EXERCISE DIRECTIONS
Reproduce, exactly, the lines of the material below from the line containing "C110: 4.7nF (LED, TICK) -> none" through the line containing "R119: none -> 270 (LED, TICK)", with both end lines included and nothing else.

ENTRIES SHOWN
=== Section Start ===

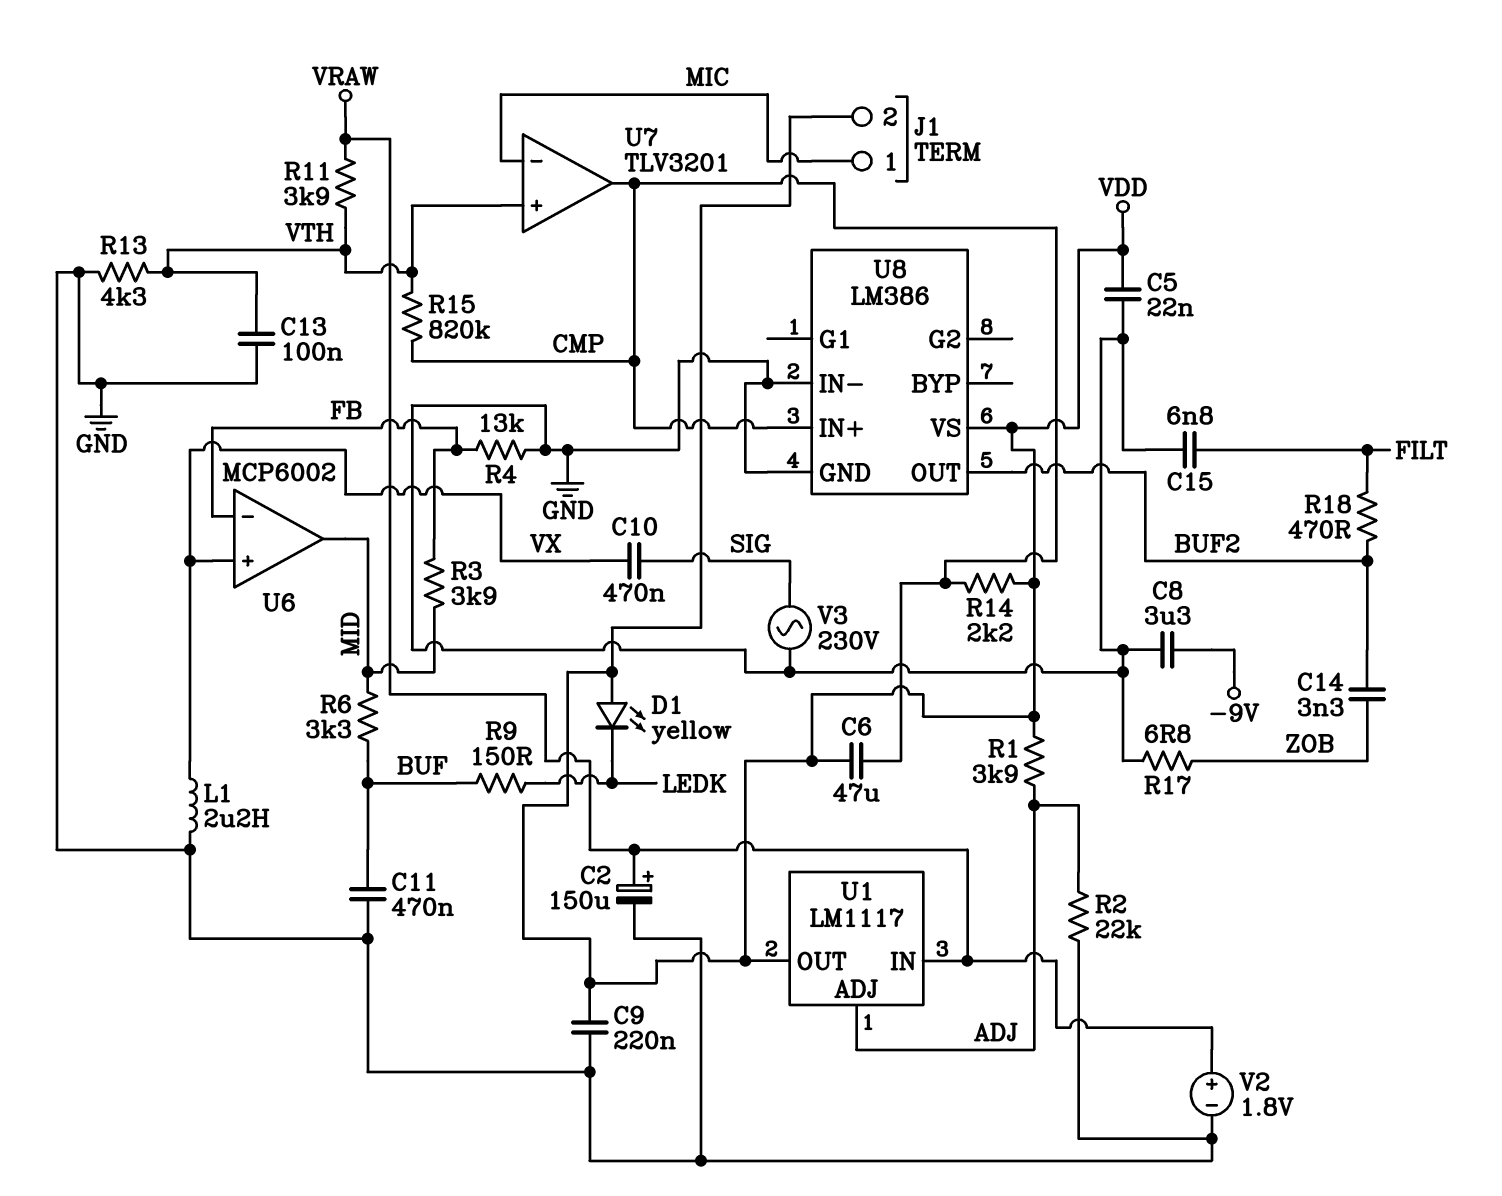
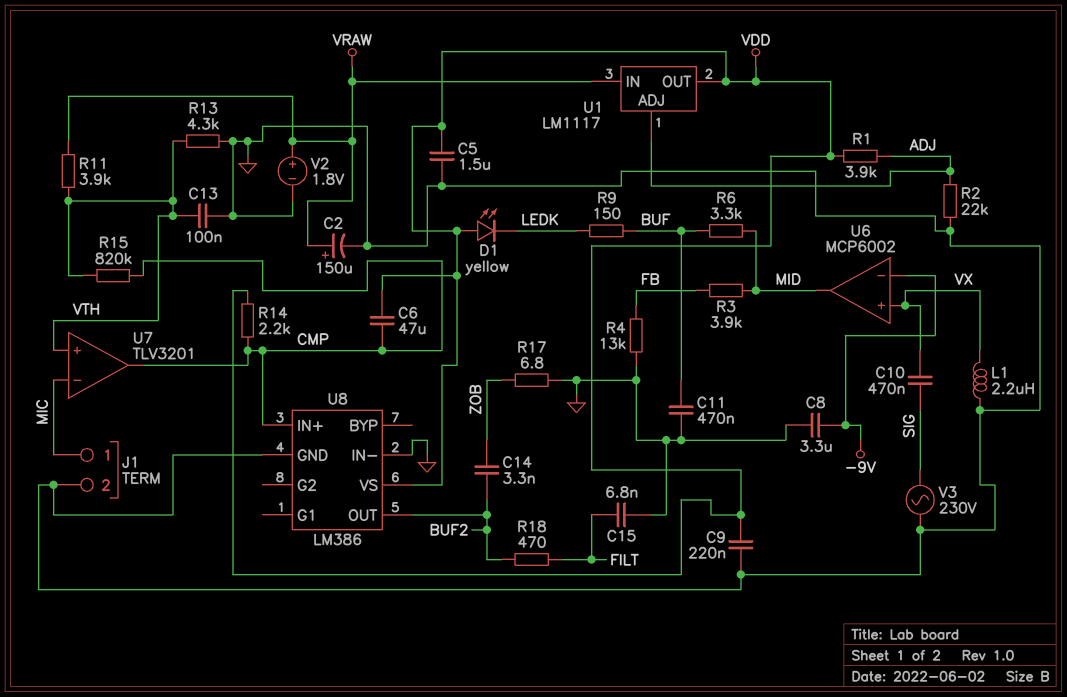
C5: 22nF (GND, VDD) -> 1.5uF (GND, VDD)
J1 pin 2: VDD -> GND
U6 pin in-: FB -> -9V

=== Section End ===
=== Section Start ===

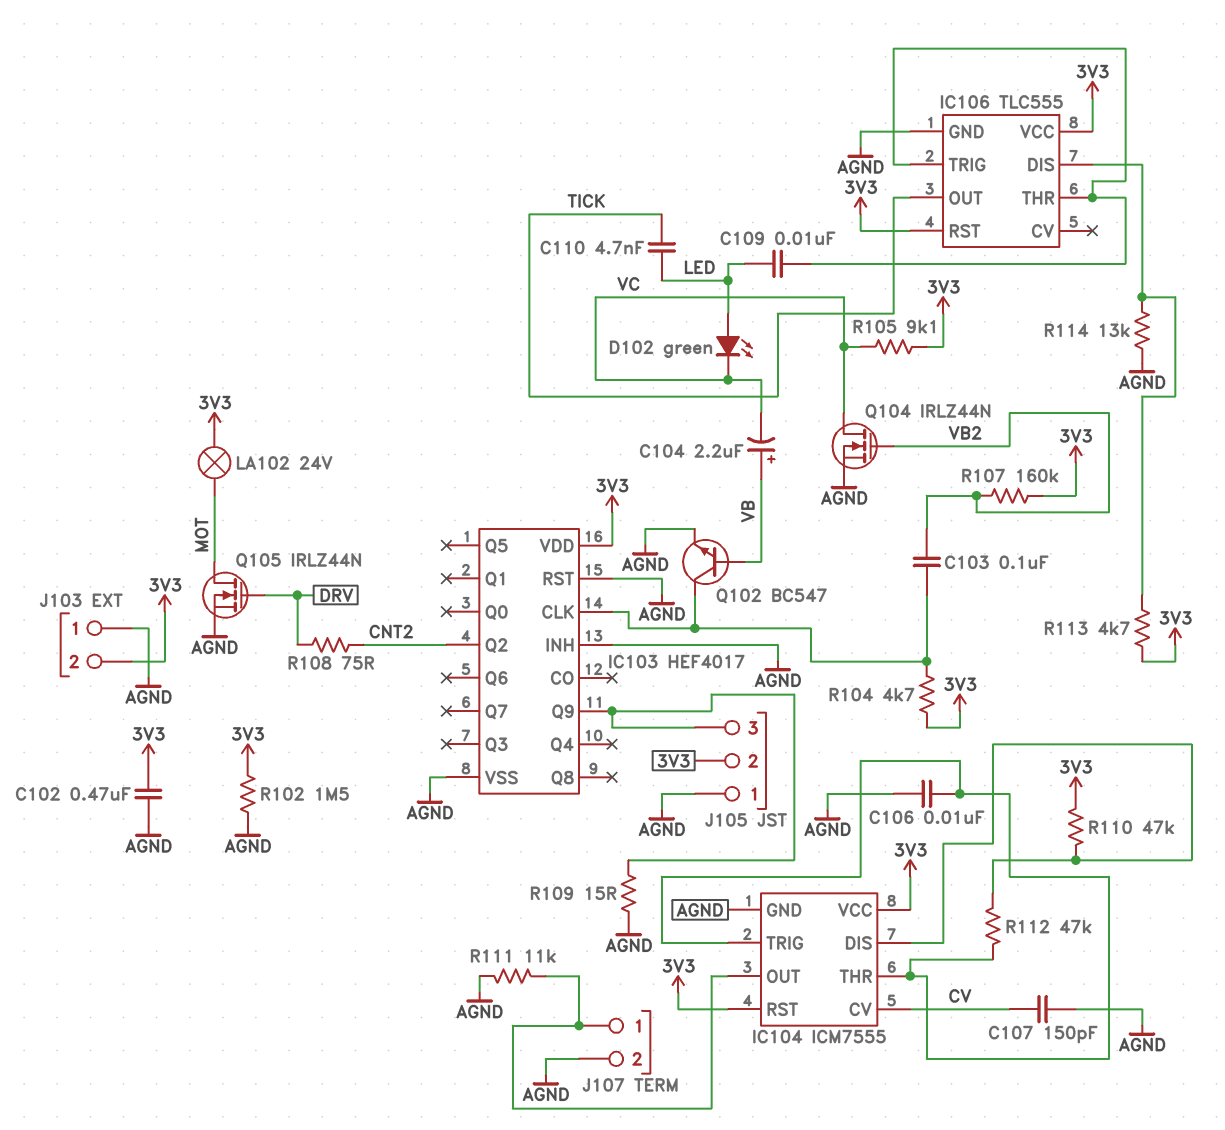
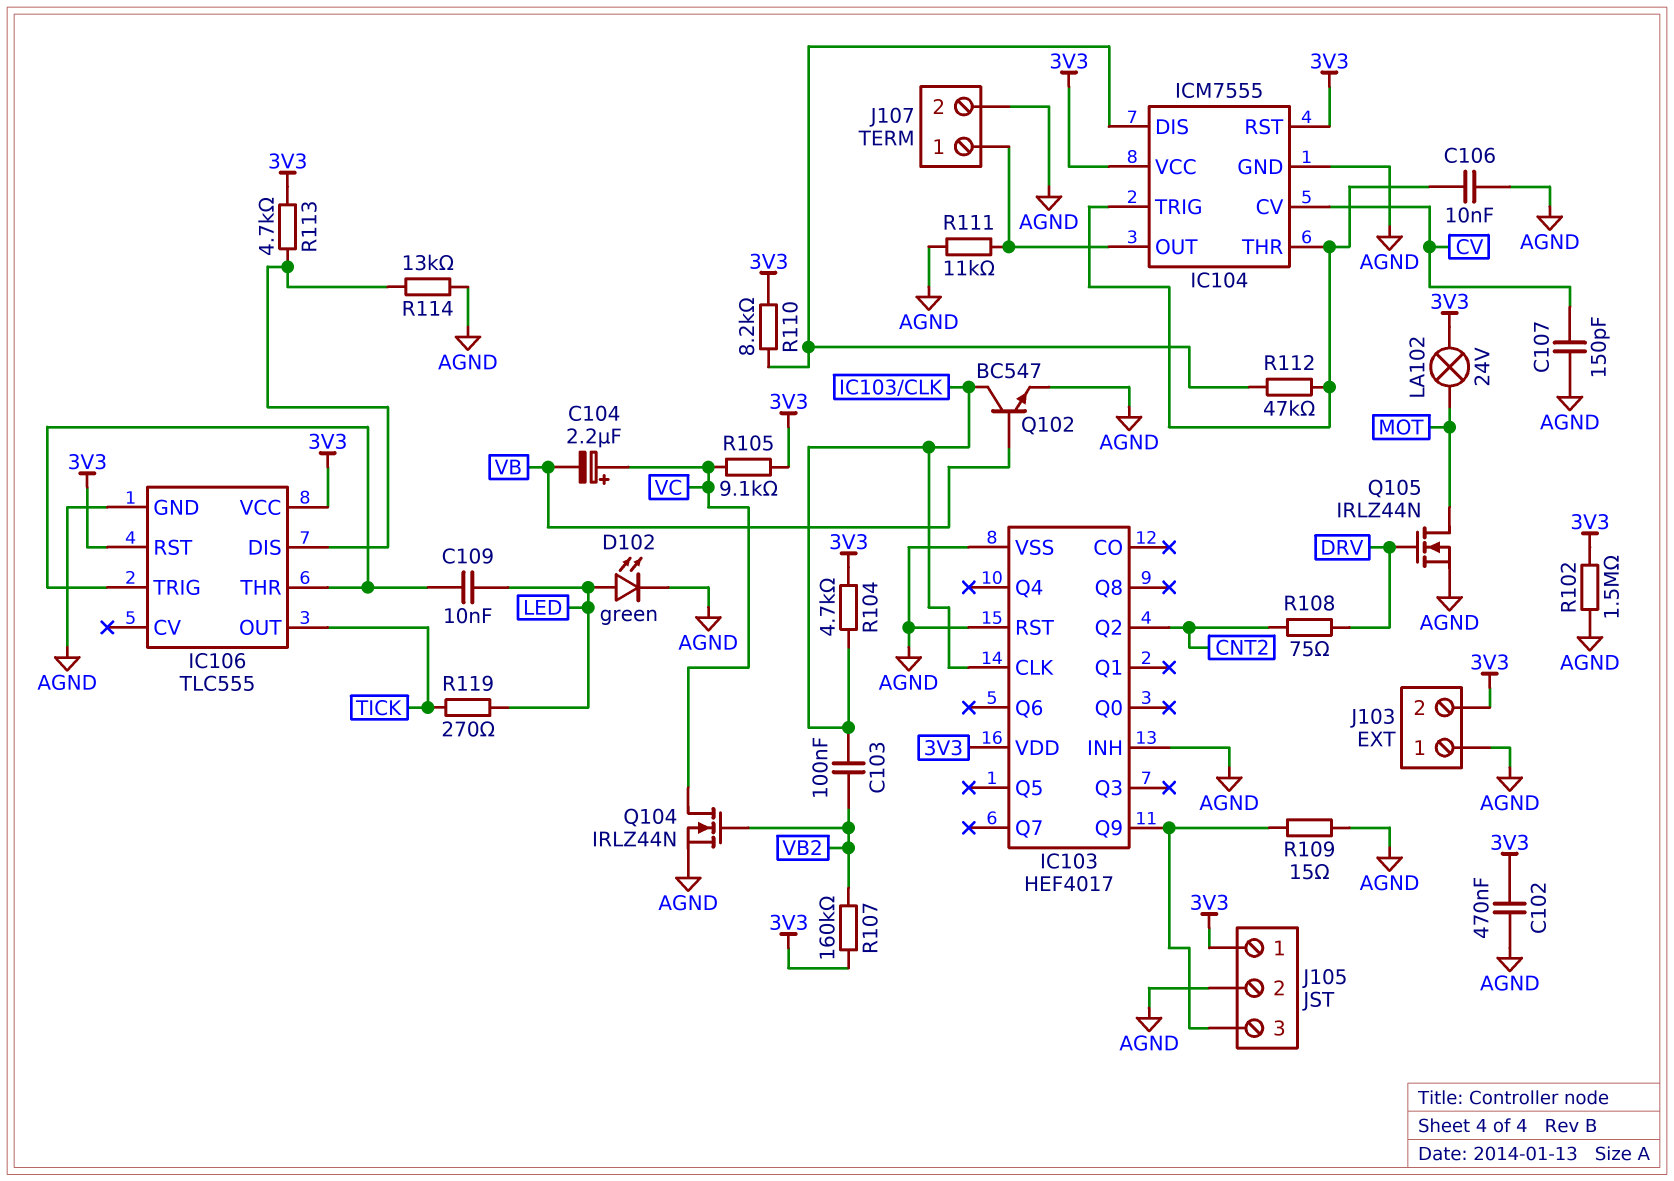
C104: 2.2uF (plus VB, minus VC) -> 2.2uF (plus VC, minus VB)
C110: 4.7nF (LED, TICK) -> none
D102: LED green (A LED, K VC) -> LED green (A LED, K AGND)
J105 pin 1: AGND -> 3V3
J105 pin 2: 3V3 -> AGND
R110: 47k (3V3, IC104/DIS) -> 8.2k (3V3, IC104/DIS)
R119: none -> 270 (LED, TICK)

=== Section End ===

ANSWER BOX
C110: 4.7nF (LED, TICK) -> none
D102: LED green (A LED, K VC) -> LED green (A LED, K AGND)
J105 pin 1: AGND -> 3V3
J105 pin 2: 3V3 -> AGND
R110: 47k (3V3, IC104/DIS) -> 8.2k (3V3, IC104/DIS)
R119: none -> 270 (LED, TICK)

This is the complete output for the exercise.